(EXERCISE DATA)

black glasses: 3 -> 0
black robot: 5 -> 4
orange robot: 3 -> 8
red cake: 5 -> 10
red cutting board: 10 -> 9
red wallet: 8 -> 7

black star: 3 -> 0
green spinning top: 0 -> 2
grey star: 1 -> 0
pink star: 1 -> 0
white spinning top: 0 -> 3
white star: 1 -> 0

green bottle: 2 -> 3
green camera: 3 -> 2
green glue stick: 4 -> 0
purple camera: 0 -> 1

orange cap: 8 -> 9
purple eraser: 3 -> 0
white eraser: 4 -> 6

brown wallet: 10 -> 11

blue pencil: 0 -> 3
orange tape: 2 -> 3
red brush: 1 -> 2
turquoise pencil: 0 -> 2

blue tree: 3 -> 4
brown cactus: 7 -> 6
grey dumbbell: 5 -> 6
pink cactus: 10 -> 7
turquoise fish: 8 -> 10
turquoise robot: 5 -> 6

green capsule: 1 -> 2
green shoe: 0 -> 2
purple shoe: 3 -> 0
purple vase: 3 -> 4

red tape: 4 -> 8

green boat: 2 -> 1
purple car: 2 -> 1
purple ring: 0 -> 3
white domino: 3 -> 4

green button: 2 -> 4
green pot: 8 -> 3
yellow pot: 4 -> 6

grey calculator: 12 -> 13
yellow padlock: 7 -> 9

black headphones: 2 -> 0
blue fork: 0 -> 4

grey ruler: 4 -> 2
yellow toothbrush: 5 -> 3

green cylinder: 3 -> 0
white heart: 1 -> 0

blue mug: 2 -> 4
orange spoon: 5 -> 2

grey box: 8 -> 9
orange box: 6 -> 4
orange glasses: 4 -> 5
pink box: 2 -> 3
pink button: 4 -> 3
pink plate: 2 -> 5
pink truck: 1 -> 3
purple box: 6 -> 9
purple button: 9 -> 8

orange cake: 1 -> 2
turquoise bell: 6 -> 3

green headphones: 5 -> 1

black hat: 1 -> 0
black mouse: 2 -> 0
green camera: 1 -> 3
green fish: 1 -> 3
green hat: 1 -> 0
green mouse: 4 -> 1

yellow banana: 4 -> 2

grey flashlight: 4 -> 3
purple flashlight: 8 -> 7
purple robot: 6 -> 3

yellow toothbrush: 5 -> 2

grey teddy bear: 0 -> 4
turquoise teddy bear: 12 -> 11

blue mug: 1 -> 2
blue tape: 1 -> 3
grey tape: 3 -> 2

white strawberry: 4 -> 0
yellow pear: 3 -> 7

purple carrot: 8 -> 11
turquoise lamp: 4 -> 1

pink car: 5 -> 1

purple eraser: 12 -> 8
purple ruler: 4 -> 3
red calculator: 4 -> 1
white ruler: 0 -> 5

(PROBLEM)
Write the listing out once more, keeping each word as it is.

(ANSWER TO THIS EXERCISE)
black glasses: 3 -> 0
black robot: 5 -> 4
orange robot: 3 -> 8
red cake: 5 -> 10
red cutting board: 10 -> 9
red wallet: 8 -> 7

black star: 3 -> 0
green spinning top: 0 -> 2
grey star: 1 -> 0
pink star: 1 -> 0
white spinning top: 0 -> 3
white star: 1 -> 0

green bottle: 2 -> 3
green camera: 3 -> 2
green glue stick: 4 -> 0
purple camera: 0 -> 1

orange cap: 8 -> 9
purple eraser: 3 -> 0
white eraser: 4 -> 6

brown wallet: 10 -> 11

blue pencil: 0 -> 3
orange tape: 2 -> 3
red brush: 1 -> 2
turquoise pencil: 0 -> 2

blue tree: 3 -> 4
brown cactus: 7 -> 6
grey dumbbell: 5 -> 6
pink cactus: 10 -> 7
turquoise fish: 8 -> 10
turquoise robot: 5 -> 6

green capsule: 1 -> 2
green shoe: 0 -> 2
purple shoe: 3 -> 0
purple vase: 3 -> 4

red tape: 4 -> 8

green boat: 2 -> 1
purple car: 2 -> 1
purple ring: 0 -> 3
white domino: 3 -> 4

green button: 2 -> 4
green pot: 8 -> 3
yellow pot: 4 -> 6

grey calculator: 12 -> 13
yellow padlock: 7 -> 9

black headphones: 2 -> 0
blue fork: 0 -> 4

grey ruler: 4 -> 2
yellow toothbrush: 5 -> 3

green cylinder: 3 -> 0
white heart: 1 -> 0

blue mug: 2 -> 4
orange spoon: 5 -> 2

grey box: 8 -> 9
orange box: 6 -> 4
orange glasses: 4 -> 5
pink box: 2 -> 3
pink button: 4 -> 3
pink plate: 2 -> 5
pink truck: 1 -> 3
purple box: 6 -> 9
purple button: 9 -> 8

orange cake: 1 -> 2
turquoise bell: 6 -> 3

green headphones: 5 -> 1

black hat: 1 -> 0
black mouse: 2 -> 0
green camera: 1 -> 3
green fish: 1 -> 3
green hat: 1 -> 0
green mouse: 4 -> 1

yellow banana: 4 -> 2

grey flashlight: 4 -> 3
purple flashlight: 8 -> 7
purple robot: 6 -> 3

yellow toothbrush: 5 -> 2

grey teddy bear: 0 -> 4
turquoise teddy bear: 12 -> 11

blue mug: 1 -> 2
blue tape: 1 -> 3
grey tape: 3 -> 2

white strawberry: 4 -> 0
yellow pear: 3 -> 7

purple carrot: 8 -> 11
turquoise lamp: 4 -> 1

pink car: 5 -> 1

purple eraser: 12 -> 8
purple ruler: 4 -> 3
red calculator: 4 -> 1
white ruler: 0 -> 5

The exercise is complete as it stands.